> _AIM OF THE TASK_
All of the lines below need to be copied exactly, apart from the pictures.

> _GIVEN INFORMATION_

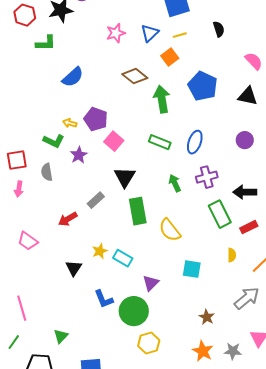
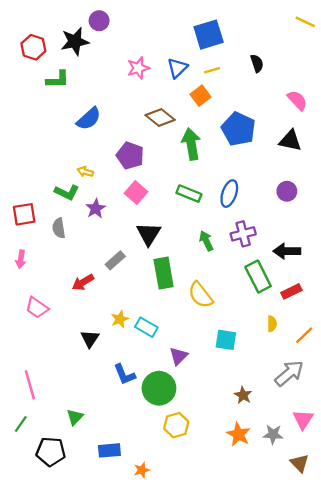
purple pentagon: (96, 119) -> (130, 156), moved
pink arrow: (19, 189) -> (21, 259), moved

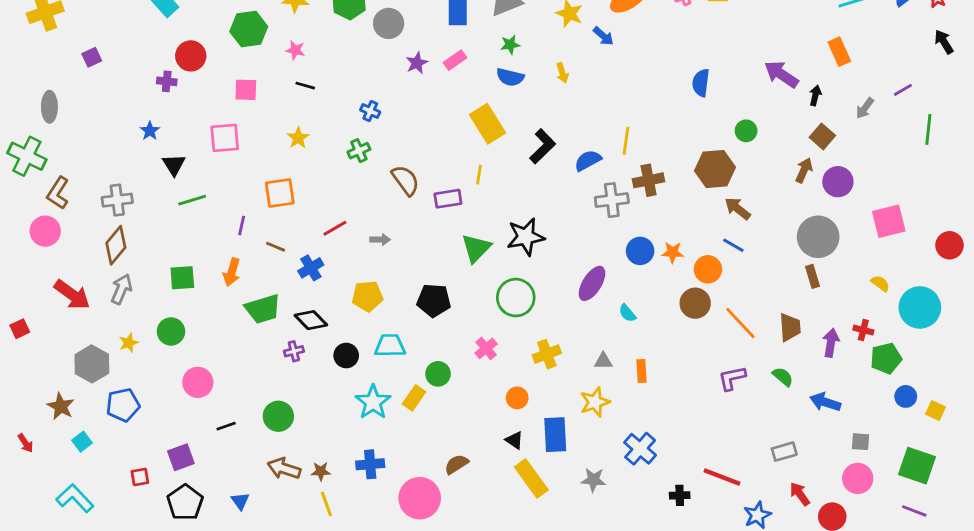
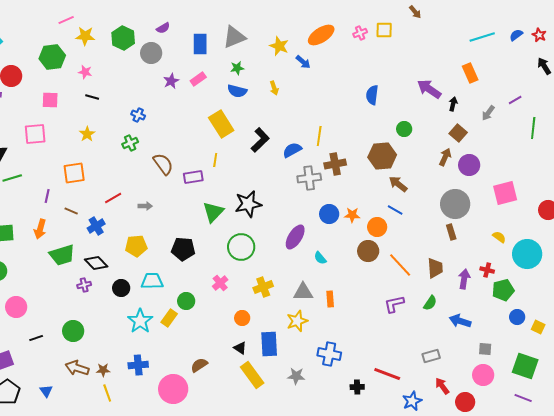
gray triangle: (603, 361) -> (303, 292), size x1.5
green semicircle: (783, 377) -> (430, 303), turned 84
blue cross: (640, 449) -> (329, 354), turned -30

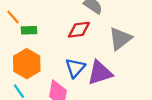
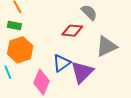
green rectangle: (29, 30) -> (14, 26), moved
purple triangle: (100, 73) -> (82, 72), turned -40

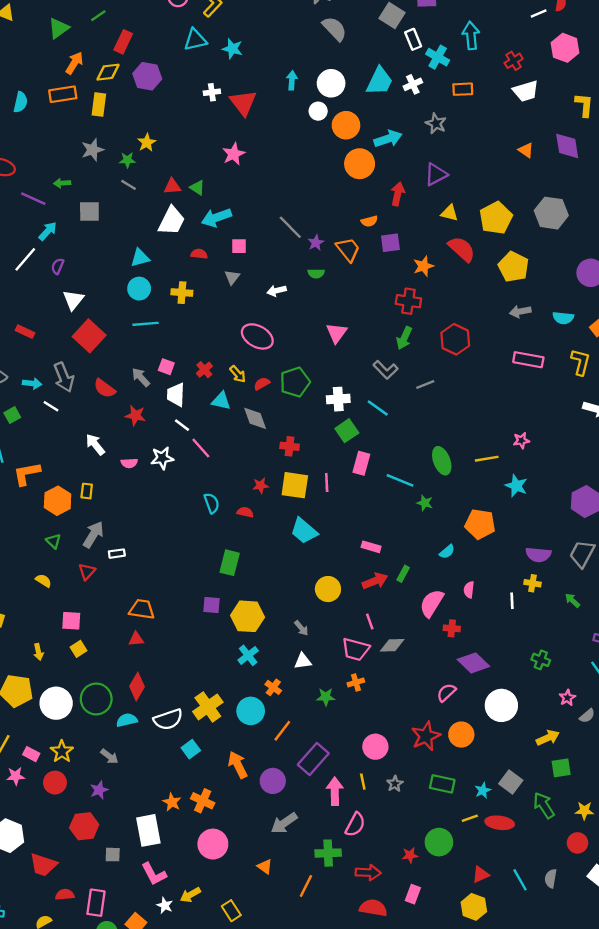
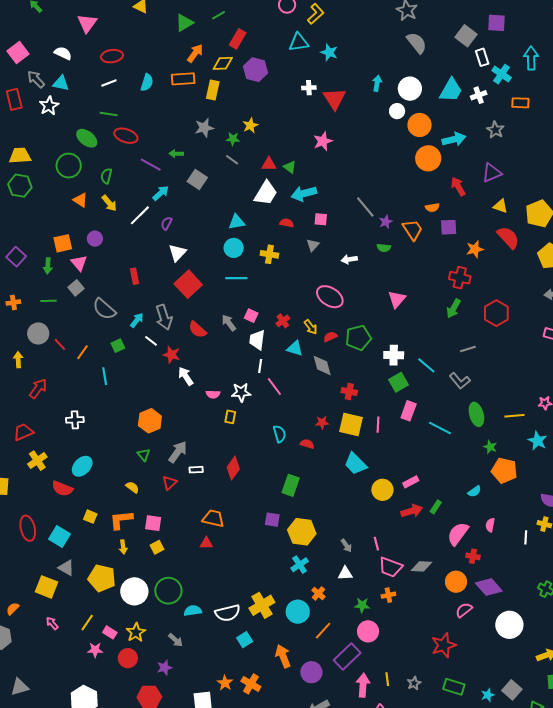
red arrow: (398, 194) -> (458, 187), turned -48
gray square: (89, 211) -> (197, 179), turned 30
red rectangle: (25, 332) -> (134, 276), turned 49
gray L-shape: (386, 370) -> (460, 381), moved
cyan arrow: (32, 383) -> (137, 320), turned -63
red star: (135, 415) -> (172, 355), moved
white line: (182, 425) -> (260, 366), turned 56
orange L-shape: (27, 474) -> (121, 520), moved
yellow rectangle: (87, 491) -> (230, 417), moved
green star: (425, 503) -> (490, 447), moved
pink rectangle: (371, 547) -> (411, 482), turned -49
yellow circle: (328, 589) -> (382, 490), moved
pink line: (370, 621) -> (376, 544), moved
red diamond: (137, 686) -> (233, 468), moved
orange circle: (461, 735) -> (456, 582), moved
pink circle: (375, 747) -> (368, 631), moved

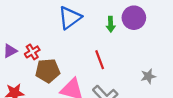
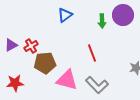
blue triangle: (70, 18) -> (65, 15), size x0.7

> _SOLUTION_
purple pentagon: (96, 119) -> (130, 156), moved
pink arrow: (19, 189) -> (21, 259), moved

gray triangle: (603, 361) -> (303, 292), size x1.5
green semicircle: (783, 377) -> (430, 303), turned 84
blue cross: (640, 449) -> (329, 354), turned -30

green rectangle: (29, 30) -> (14, 26), moved
purple triangle: (100, 73) -> (82, 72), turned -40

red arrow: (398, 194) -> (458, 187), turned -48
gray square: (89, 211) -> (197, 179), turned 30
red rectangle: (25, 332) -> (134, 276), turned 49
gray L-shape: (386, 370) -> (460, 381), moved
cyan arrow: (32, 383) -> (137, 320), turned -63
red star: (135, 415) -> (172, 355), moved
white line: (182, 425) -> (260, 366), turned 56
orange L-shape: (27, 474) -> (121, 520), moved
yellow rectangle: (87, 491) -> (230, 417), moved
green star: (425, 503) -> (490, 447), moved
pink rectangle: (371, 547) -> (411, 482), turned -49
yellow circle: (328, 589) -> (382, 490), moved
pink line: (370, 621) -> (376, 544), moved
red diamond: (137, 686) -> (233, 468), moved
orange circle: (461, 735) -> (456, 582), moved
pink circle: (375, 747) -> (368, 631), moved

blue triangle: (70, 18) -> (65, 15), size x0.7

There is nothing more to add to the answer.